== PROVIDED MATERIAL ==

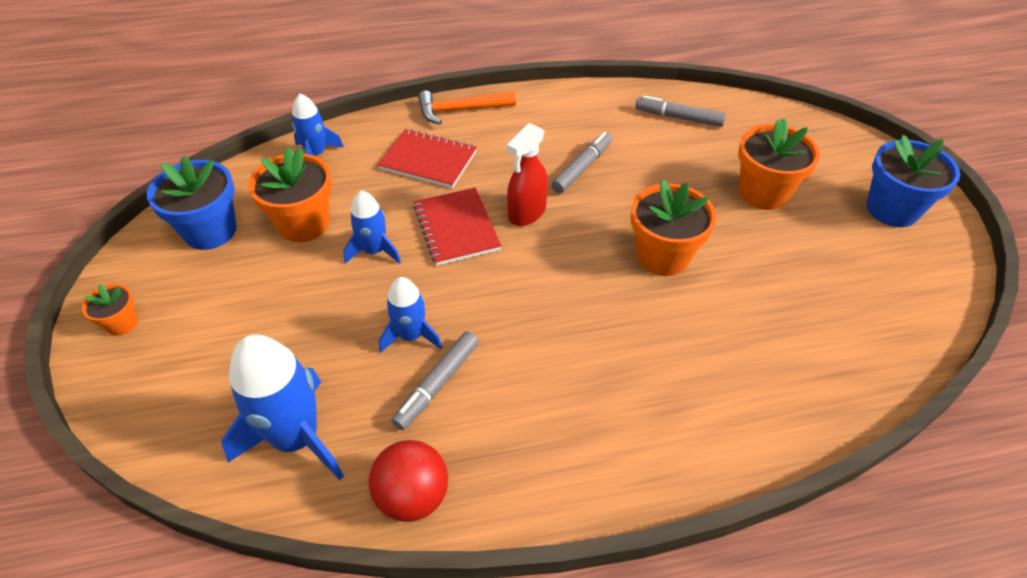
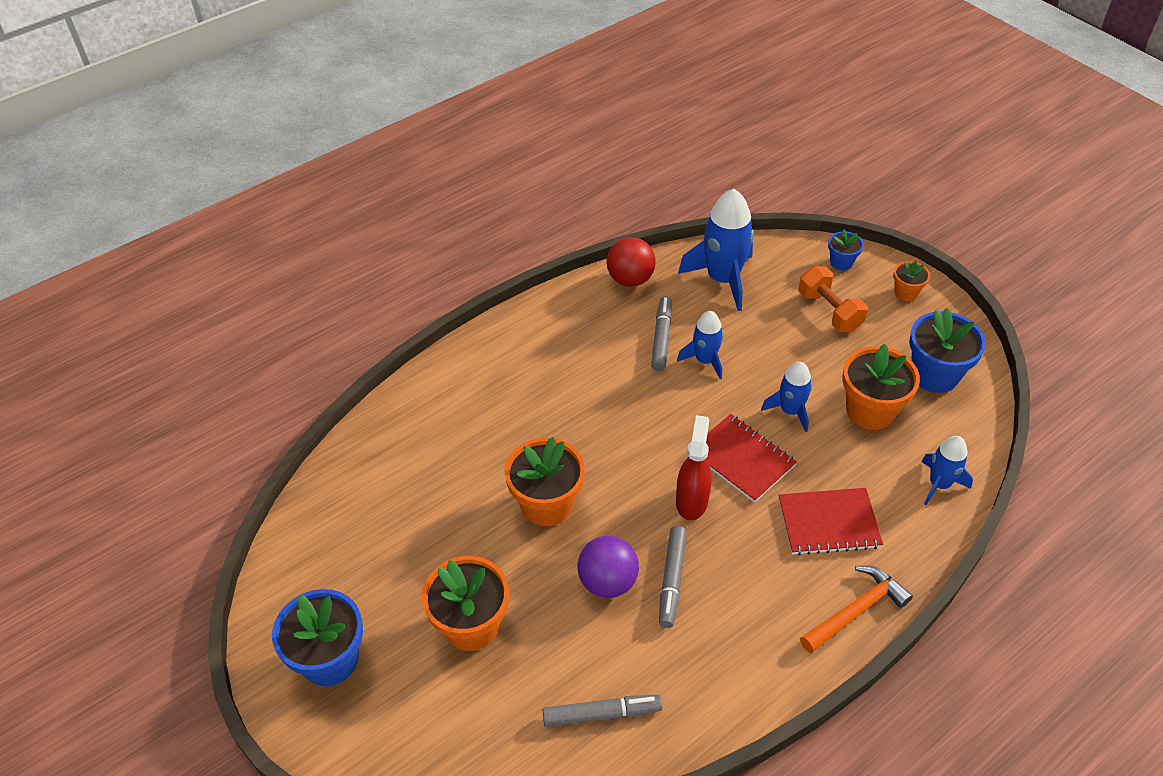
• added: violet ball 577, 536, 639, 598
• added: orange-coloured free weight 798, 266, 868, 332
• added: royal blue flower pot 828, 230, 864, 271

===

» **WORK TO COMPLETE**
Write out the data above exactly as it appears, but without any image.

» **EXPECTED ANSWER**
• added: violet ball 577, 536, 639, 598
• added: orange-coloured free weight 798, 266, 868, 332
• added: royal blue flower pot 828, 230, 864, 271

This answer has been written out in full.